-- WORK TO BE COMPLETED --
All of the data must be returned exactly as given.

-- SUPPLIED ENTRIES --
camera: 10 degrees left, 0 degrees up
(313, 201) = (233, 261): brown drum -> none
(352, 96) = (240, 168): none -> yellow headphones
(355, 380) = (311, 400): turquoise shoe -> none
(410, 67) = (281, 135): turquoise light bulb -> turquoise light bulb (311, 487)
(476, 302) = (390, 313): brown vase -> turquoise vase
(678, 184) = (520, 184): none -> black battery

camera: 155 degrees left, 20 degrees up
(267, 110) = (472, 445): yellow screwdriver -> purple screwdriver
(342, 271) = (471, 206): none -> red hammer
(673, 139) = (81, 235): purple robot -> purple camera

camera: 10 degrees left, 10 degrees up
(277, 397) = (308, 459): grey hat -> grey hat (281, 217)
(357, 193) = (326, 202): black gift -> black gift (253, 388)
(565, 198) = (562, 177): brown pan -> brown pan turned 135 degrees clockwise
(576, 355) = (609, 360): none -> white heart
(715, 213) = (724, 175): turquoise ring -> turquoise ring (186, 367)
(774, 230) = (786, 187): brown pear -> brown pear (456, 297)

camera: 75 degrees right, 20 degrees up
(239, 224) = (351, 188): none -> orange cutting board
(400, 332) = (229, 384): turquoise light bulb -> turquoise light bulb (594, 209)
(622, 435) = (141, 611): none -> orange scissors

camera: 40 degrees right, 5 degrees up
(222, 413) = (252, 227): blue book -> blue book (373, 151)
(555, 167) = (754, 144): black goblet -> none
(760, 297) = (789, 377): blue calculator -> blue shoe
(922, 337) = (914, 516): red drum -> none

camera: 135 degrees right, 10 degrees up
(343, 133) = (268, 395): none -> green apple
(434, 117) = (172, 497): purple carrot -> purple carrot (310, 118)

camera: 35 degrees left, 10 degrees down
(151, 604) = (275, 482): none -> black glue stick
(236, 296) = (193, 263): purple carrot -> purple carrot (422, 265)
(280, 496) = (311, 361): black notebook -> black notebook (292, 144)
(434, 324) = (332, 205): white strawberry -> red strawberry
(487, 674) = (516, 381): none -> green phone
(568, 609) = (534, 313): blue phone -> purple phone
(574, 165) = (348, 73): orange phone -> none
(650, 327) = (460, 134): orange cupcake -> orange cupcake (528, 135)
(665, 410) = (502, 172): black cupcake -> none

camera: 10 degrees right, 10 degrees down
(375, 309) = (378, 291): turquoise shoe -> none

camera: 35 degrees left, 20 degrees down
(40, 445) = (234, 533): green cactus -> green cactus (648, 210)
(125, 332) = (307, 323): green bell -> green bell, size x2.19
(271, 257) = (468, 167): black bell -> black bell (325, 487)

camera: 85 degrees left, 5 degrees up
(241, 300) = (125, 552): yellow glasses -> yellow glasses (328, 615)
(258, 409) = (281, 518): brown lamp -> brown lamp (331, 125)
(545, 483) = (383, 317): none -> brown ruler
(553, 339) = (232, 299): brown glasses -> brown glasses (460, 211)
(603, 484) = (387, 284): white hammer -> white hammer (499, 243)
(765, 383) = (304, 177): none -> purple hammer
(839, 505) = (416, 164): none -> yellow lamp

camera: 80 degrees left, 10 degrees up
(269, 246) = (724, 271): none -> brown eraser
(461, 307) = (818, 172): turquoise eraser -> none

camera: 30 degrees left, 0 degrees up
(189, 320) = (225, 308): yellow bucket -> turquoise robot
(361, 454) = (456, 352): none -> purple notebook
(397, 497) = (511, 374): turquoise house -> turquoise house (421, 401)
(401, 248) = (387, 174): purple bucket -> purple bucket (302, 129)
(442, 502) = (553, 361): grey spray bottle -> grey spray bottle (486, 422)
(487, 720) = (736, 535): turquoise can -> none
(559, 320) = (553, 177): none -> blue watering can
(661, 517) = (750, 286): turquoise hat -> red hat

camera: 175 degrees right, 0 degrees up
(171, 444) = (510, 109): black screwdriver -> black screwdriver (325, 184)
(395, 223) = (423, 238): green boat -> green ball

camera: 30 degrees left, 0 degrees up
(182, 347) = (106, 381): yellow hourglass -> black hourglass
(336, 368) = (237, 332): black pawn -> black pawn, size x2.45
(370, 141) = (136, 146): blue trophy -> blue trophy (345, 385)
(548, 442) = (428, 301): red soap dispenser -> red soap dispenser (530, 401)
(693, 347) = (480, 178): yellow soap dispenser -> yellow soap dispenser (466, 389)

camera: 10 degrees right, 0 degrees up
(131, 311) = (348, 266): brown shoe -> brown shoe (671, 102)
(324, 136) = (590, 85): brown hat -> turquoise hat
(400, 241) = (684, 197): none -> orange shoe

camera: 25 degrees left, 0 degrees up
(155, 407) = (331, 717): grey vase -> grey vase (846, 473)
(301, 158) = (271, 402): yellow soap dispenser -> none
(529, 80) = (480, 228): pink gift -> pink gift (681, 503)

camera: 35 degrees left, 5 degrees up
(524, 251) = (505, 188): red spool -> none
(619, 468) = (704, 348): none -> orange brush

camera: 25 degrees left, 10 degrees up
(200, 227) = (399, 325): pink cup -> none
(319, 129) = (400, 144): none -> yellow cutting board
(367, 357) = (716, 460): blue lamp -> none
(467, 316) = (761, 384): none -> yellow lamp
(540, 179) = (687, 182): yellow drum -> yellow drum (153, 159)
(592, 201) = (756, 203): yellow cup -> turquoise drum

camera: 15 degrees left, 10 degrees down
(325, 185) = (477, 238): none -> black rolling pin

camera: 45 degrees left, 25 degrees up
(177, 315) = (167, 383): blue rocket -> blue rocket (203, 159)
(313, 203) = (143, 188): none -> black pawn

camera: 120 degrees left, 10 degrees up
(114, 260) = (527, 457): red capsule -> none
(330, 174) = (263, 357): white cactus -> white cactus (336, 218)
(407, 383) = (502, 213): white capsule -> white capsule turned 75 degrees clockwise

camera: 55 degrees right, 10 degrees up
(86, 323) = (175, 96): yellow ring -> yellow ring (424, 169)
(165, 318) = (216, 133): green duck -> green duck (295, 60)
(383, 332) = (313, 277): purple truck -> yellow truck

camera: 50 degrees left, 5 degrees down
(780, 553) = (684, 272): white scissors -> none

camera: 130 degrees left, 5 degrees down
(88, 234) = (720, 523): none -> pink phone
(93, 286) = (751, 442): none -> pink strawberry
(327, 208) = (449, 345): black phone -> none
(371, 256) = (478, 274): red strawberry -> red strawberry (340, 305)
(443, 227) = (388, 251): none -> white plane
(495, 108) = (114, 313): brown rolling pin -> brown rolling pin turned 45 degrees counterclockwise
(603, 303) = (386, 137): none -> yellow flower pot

-- TASK RESPONSE --
camera: 10 degrees left, 0 degrees up
(313, 201) = (233, 261): brown drum -> none
(352, 96) = (240, 168): none -> yellow headphones
(355, 380) = (311, 400): turquoise shoe -> none
(410, 67) = (281, 135): turquoise light bulb -> turquoise light bulb (311, 487)
(476, 302) = (390, 313): brown vase -> turquoise vase
(678, 184) = (520, 184): none -> black battery

camera: 155 degrees left, 20 degrees up
(267, 110) = (472, 445): yellow screwdriver -> purple screwdriver
(342, 271) = (471, 206): none -> red hammer
(673, 139) = (81, 235): purple robot -> purple camera

camera: 10 degrees left, 10 degrees up
(277, 397) = (308, 459): grey hat -> grey hat (281, 217)
(357, 193) = (326, 202): black gift -> black gift (253, 388)
(565, 198) = (562, 177): brown pan -> brown pan turned 135 degrees clockwise
(576, 355) = (609, 360): none -> white heart
(715, 213) = (724, 175): turquoise ring -> turquoise ring (186, 367)
(774, 230) = (786, 187): brown pear -> brown pear (456, 297)

camera: 75 degrees right, 20 degrees up
(239, 224) = (351, 188): none -> orange cutting board
(400, 332) = (229, 384): turquoise light bulb -> turquoise light bulb (594, 209)
(622, 435) = (141, 611): none -> orange scissors

camera: 40 degrees right, 5 degrees up
(222, 413) = (252, 227): blue book -> blue book (373, 151)
(555, 167) = (754, 144): black goblet -> none
(760, 297) = (789, 377): blue calculator -> blue shoe
(922, 337) = (914, 516): red drum -> none

camera: 135 degrees right, 10 degrees up
(343, 133) = (268, 395): none -> green apple
(434, 117) = (172, 497): purple carrot -> purple carrot (310, 118)

camera: 35 degrees left, 10 degrees down
(151, 604) = (275, 482): none -> black glue stick
(236, 296) = (193, 263): purple carrot -> purple carrot (422, 265)
(280, 496) = (311, 361): black notebook -> black notebook (292, 144)
(434, 324) = (332, 205): white strawberry -> red strawberry
(487, 674) = (516, 381): none -> green phone
(568, 609) = (534, 313): blue phone -> purple phone
(574, 165) = (348, 73): orange phone -> none
(650, 327) = (460, 134): orange cupcake -> orange cupcake (528, 135)
(665, 410) = (502, 172): black cupcake -> none

camera: 10 degrees right, 10 degrees down
(375, 309) = (378, 291): turquoise shoe -> none

camera: 35 degrees left, 20 degrees down
(40, 445) = (234, 533): green cactus -> green cactus (648, 210)
(125, 332) = (307, 323): green bell -> green bell, size x2.19
(271, 257) = (468, 167): black bell -> black bell (325, 487)

camera: 85 degrees left, 5 degrees up
(241, 300) = (125, 552): yellow glasses -> yellow glasses (328, 615)
(258, 409) = (281, 518): brown lamp -> brown lamp (331, 125)
(545, 483) = (383, 317): none -> brown ruler
(553, 339) = (232, 299): brown glasses -> brown glasses (460, 211)
(603, 484) = (387, 284): white hammer -> white hammer (499, 243)
(765, 383) = (304, 177): none -> purple hammer
(839, 505) = (416, 164): none -> yellow lamp

camera: 80 degrees left, 10 degrees up
(269, 246) = (724, 271): none -> brown eraser
(461, 307) = (818, 172): turquoise eraser -> none

camera: 30 degrees left, 0 degrees up
(189, 320) = (225, 308): yellow bucket -> turquoise robot
(361, 454) = (456, 352): none -> purple notebook
(397, 497) = (511, 374): turquoise house -> turquoise house (421, 401)
(401, 248) = (387, 174): purple bucket -> purple bucket (302, 129)
(442, 502) = (553, 361): grey spray bottle -> grey spray bottle (486, 422)
(487, 720) = (736, 535): turquoise can -> none
(559, 320) = (553, 177): none -> blue watering can
(661, 517) = (750, 286): turquoise hat -> red hat

camera: 175 degrees right, 0 degrees up
(171, 444) = (510, 109): black screwdriver -> black screwdriver (325, 184)
(395, 223) = (423, 238): green boat -> green ball

camera: 30 degrees left, 0 degrees up
(182, 347) = (106, 381): yellow hourglass -> black hourglass
(336, 368) = (237, 332): black pawn -> black pawn, size x2.45
(370, 141) = (136, 146): blue trophy -> blue trophy (345, 385)
(548, 442) = (428, 301): red soap dispenser -> red soap dispenser (530, 401)
(693, 347) = (480, 178): yellow soap dispenser -> yellow soap dispenser (466, 389)

camera: 10 degrees right, 0 degrees up
(131, 311) = (348, 266): brown shoe -> brown shoe (671, 102)
(324, 136) = (590, 85): brown hat -> turquoise hat
(400, 241) = (684, 197): none -> orange shoe

camera: 25 degrees left, 0 degrees up
(155, 407) = (331, 717): grey vase -> grey vase (846, 473)
(301, 158) = (271, 402): yellow soap dispenser -> none
(529, 80) = (480, 228): pink gift -> pink gift (681, 503)

camera: 35 degrees left, 5 degrees up
(524, 251) = (505, 188): red spool -> none
(619, 468) = (704, 348): none -> orange brush

camera: 25 degrees left, 10 degrees up
(200, 227) = (399, 325): pink cup -> none
(319, 129) = (400, 144): none -> yellow cutting board
(367, 357) = (716, 460): blue lamp -> none
(467, 316) = (761, 384): none -> yellow lamp
(540, 179) = (687, 182): yellow drum -> yellow drum (153, 159)
(592, 201) = (756, 203): yellow cup -> turquoise drum

camera: 15 degrees left, 10 degrees down
(325, 185) = (477, 238): none -> black rolling pin

camera: 45 degrees left, 25 degrees up
(177, 315) = (167, 383): blue rocket -> blue rocket (203, 159)
(313, 203) = (143, 188): none -> black pawn

camera: 120 degrees left, 10 degrees up
(114, 260) = (527, 457): red capsule -> none
(330, 174) = (263, 357): white cactus -> white cactus (336, 218)
(407, 383) = (502, 213): white capsule -> white capsule turned 75 degrees clockwise

camera: 55 degrees right, 10 degrees up
(86, 323) = (175, 96): yellow ring -> yellow ring (424, 169)
(165, 318) = (216, 133): green duck -> green duck (295, 60)
(383, 332) = (313, 277): purple truck -> yellow truck

camera: 50 degrees left, 5 degrees down
(780, 553) = (684, 272): white scissors -> none

camera: 130 degrees left, 5 degrees down
(88, 234) = (720, 523): none -> pink phone
(93, 286) = (751, 442): none -> pink strawberry
(327, 208) = (449, 345): black phone -> none
(371, 256) = (478, 274): red strawberry -> red strawberry (340, 305)
(443, 227) = (388, 251): none -> white plane
(495, 108) = (114, 313): brown rolling pin -> brown rolling pin turned 45 degrees counterclockwise
(603, 303) = (386, 137): none -> yellow flower pot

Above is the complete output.